[Exercise materials]

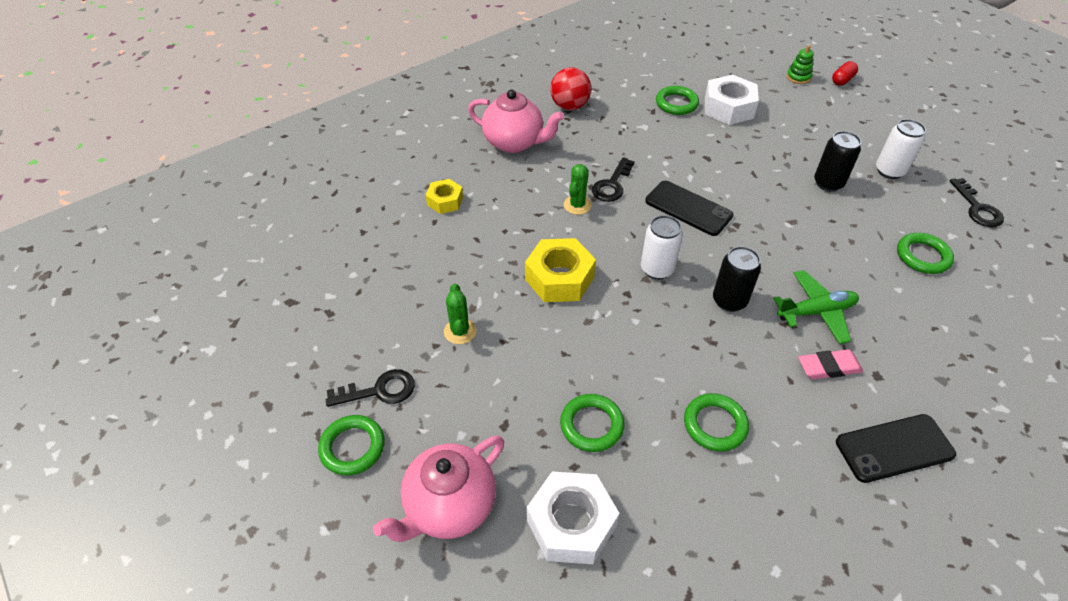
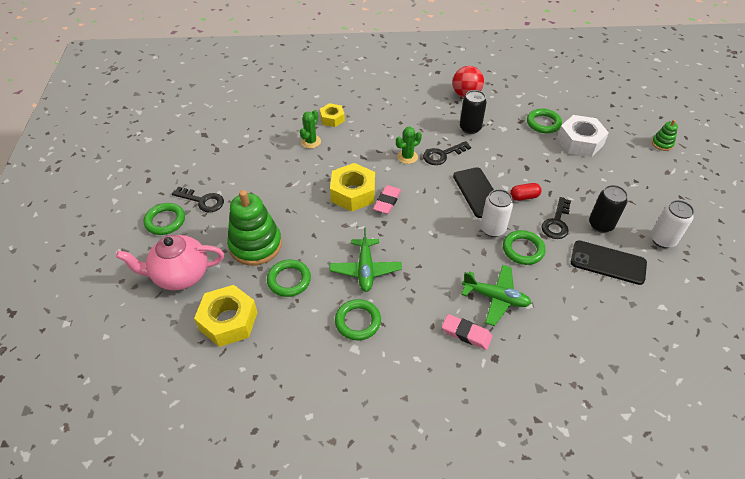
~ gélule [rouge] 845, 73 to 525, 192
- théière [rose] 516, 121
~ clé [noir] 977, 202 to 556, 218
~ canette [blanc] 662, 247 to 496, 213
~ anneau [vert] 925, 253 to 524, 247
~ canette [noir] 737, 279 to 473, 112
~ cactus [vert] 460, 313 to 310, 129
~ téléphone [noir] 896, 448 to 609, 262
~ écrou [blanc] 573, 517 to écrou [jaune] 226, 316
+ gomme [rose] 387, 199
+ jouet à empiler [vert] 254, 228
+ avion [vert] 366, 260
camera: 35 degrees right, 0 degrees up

[/Exercise materials]

▶ _Work to be completed_
Tally the lines of the records above that contain the word "vert". Give only the total.

▶ _Solution_
4